Dataset content:

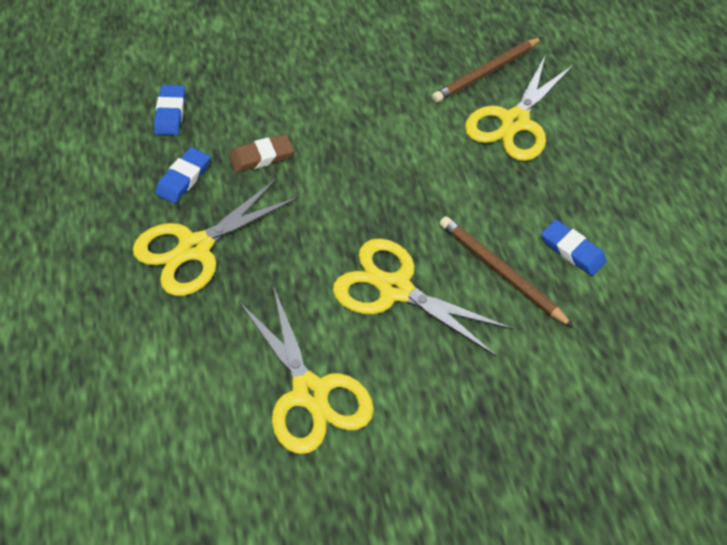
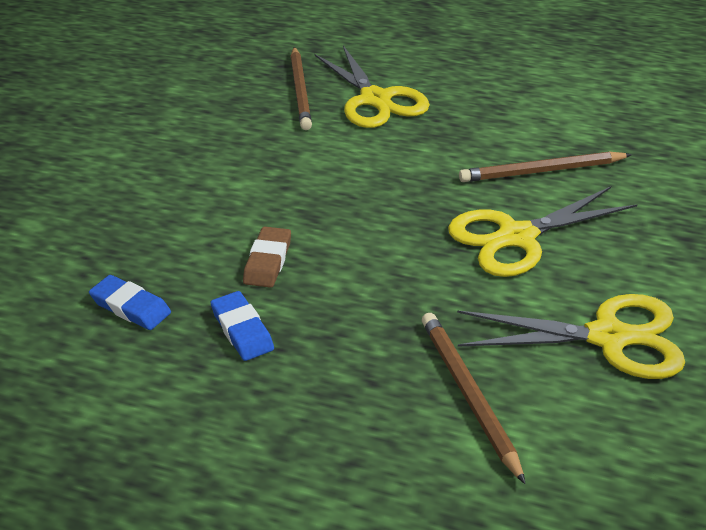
camera: 55 degrees left, 15 degrees down
(194, 328) = (468, 395): none -> brown pencil
(195, 248) = (354, 356): yellow scissors -> none
(572, 251) = (546, 127): blue eraser -> none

Try it:
Write out the whole listing exactly as it appears, and omit the pictures.

Response:
camera: 55 degrees left, 15 degrees down
(194, 328) = (468, 395): none -> brown pencil
(195, 248) = (354, 356): yellow scissors -> none
(572, 251) = (546, 127): blue eraser -> none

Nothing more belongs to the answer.